-------- INFORMATION PROVIDED --------

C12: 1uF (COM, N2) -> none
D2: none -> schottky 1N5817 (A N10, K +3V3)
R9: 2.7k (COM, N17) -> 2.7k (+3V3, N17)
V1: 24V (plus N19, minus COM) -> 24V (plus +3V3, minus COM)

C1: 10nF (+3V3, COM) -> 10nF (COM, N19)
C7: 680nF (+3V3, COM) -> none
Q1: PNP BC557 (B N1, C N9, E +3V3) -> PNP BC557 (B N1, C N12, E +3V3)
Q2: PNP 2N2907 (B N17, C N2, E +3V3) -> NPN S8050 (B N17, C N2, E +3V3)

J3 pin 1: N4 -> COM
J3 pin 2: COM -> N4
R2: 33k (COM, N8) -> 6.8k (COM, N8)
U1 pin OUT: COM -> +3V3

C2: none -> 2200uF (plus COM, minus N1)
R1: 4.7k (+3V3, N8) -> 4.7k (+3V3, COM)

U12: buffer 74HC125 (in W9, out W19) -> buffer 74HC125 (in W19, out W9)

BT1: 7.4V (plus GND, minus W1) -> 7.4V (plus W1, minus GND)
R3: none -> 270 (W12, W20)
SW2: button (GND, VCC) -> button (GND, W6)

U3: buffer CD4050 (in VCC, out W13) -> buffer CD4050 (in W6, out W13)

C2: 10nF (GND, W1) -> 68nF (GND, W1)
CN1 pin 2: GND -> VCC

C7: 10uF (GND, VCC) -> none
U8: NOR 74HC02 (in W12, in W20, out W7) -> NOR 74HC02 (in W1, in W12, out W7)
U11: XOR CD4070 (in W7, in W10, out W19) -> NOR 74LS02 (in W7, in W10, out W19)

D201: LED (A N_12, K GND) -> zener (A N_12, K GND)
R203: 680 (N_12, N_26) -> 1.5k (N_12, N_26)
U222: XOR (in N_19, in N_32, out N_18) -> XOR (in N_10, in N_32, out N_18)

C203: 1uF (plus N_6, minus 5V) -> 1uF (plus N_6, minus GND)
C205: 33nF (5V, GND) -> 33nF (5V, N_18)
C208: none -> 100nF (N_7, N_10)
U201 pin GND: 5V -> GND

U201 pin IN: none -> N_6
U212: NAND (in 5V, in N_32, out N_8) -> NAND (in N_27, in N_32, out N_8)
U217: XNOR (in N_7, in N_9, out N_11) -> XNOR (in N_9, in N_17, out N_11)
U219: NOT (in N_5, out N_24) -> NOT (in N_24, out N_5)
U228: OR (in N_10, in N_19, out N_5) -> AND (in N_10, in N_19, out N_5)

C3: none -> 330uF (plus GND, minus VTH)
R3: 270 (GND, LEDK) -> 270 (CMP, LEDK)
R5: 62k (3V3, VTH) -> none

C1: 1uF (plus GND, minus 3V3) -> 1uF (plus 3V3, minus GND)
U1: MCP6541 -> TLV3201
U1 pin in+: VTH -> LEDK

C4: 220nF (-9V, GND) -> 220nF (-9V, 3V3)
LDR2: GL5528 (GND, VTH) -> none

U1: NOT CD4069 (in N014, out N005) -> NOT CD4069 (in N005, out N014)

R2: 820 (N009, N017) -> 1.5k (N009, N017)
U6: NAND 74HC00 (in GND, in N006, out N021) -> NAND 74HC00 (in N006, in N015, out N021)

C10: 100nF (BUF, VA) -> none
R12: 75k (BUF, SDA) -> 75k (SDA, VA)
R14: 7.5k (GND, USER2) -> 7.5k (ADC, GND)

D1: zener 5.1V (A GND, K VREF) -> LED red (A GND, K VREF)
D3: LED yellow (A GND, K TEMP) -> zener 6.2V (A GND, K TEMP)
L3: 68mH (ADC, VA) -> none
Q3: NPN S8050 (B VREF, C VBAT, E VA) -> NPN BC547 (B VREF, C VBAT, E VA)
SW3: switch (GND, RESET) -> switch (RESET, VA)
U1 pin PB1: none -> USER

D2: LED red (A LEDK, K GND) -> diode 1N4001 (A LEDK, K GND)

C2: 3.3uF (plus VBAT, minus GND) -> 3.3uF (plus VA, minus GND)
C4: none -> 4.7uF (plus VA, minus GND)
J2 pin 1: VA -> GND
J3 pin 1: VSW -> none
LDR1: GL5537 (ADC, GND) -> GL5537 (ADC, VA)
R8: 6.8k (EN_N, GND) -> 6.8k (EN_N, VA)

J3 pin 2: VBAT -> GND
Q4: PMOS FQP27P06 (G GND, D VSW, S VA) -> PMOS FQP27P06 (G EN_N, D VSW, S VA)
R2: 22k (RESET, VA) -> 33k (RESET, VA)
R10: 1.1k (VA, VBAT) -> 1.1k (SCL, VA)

--------

### EXERCISE DIRECTIONS
Transcribe all of the material above with complete accuracy.

### WRITTEN RESPONSE
C12: 1uF (COM, N2) -> none
D2: none -> schottky 1N5817 (A N10, K +3V3)
R9: 2.7k (COM, N17) -> 2.7k (+3V3, N17)
V1: 24V (plus N19, minus COM) -> 24V (plus +3V3, minus COM)

C1: 10nF (+3V3, COM) -> 10nF (COM, N19)
C7: 680nF (+3V3, COM) -> none
Q1: PNP BC557 (B N1, C N9, E +3V3) -> PNP BC557 (B N1, C N12, E +3V3)
Q2: PNP 2N2907 (B N17, C N2, E +3V3) -> NPN S8050 (B N17, C N2, E +3V3)

J3 pin 1: N4 -> COM
J3 pin 2: COM -> N4
R2: 33k (COM, N8) -> 6.8k (COM, N8)
U1 pin OUT: COM -> +3V3

C2: none -> 2200uF (plus COM, minus N1)
R1: 4.7k (+3V3, N8) -> 4.7k (+3V3, COM)

U12: buffer 74HC125 (in W9, out W19) -> buffer 74HC125 (in W19, out W9)

BT1: 7.4V (plus GND, minus W1) -> 7.4V (plus W1, minus GND)
R3: none -> 270 (W12, W20)
SW2: button (GND, VCC) -> button (GND, W6)

U3: buffer CD4050 (in VCC, out W13) -> buffer CD4050 (in W6, out W13)

C2: 10nF (GND, W1) -> 68nF (GND, W1)
CN1 pin 2: GND -> VCC

C7: 10uF (GND, VCC) -> none
U8: NOR 74HC02 (in W12, in W20, out W7) -> NOR 74HC02 (in W1, in W12, out W7)
U11: XOR CD4070 (in W7, in W10, out W19) -> NOR 74LS02 (in W7, in W10, out W19)

D201: LED (A N_12, K GND) -> zener (A N_12, K GND)
R203: 680 (N_12, N_26) -> 1.5k (N_12, N_26)
U222: XOR (in N_19, in N_32, out N_18) -> XOR (in N_10, in N_32, out N_18)

C203: 1uF (plus N_6, minus 5V) -> 1uF (plus N_6, minus GND)
C205: 33nF (5V, GND) -> 33nF (5V, N_18)
C208: none -> 100nF (N_7, N_10)
U201 pin GND: 5V -> GND

U201 pin IN: none -> N_6
U212: NAND (in 5V, in N_32, out N_8) -> NAND (in N_27, in N_32, out N_8)
U217: XNOR (in N_7, in N_9, out N_11) -> XNOR (in N_9, in N_17, out N_11)
U219: NOT (in N_5, out N_24) -> NOT (in N_24, out N_5)
U228: OR (in N_10, in N_19, out N_5) -> AND (in N_10, in N_19, out N_5)

C3: none -> 330uF (plus GND, minus VTH)
R3: 270 (GND, LEDK) -> 270 (CMP, LEDK)
R5: 62k (3V3, VTH) -> none

C1: 1uF (plus GND, minus 3V3) -> 1uF (plus 3V3, minus GND)
U1: MCP6541 -> TLV3201
U1 pin in+: VTH -> LEDK

C4: 220nF (-9V, GND) -> 220nF (-9V, 3V3)
LDR2: GL5528 (GND, VTH) -> none

U1: NOT CD4069 (in N014, out N005) -> NOT CD4069 (in N005, out N014)

R2: 820 (N009, N017) -> 1.5k (N009, N017)
U6: NAND 74HC00 (in GND, in N006, out N021) -> NAND 74HC00 (in N006, in N015, out N021)

C10: 100nF (BUF, VA) -> none
R12: 75k (BUF, SDA) -> 75k (SDA, VA)
R14: 7.5k (GND, USER2) -> 7.5k (ADC, GND)

D1: zener 5.1V (A GND, K VREF) -> LED red (A GND, K VREF)
D3: LED yellow (A GND, K TEMP) -> zener 6.2V (A GND, K TEMP)
L3: 68mH (ADC, VA) -> none
Q3: NPN S8050 (B VREF, C VBAT, E VA) -> NPN BC547 (B VREF, C VBAT, E VA)
SW3: switch (GND, RESET) -> switch (RESET, VA)
U1 pin PB1: none -> USER

D2: LED red (A LEDK, K GND) -> diode 1N4001 (A LEDK, K GND)

C2: 3.3uF (plus VBAT, minus GND) -> 3.3uF (plus VA, minus GND)
C4: none -> 4.7uF (plus VA, minus GND)
J2 pin 1: VA -> GND
J3 pin 1: VSW -> none
LDR1: GL5537 (ADC, GND) -> GL5537 (ADC, VA)
R8: 6.8k (EN_N, GND) -> 6.8k (EN_N, VA)

J3 pin 2: VBAT -> GND
Q4: PMOS FQP27P06 (G GND, D VSW, S VA) -> PMOS FQP27P06 (G EN_N, D VSW, S VA)
R2: 22k (RESET, VA) -> 33k (RESET, VA)
R10: 1.1k (VA, VBAT) -> 1.1k (SCL, VA)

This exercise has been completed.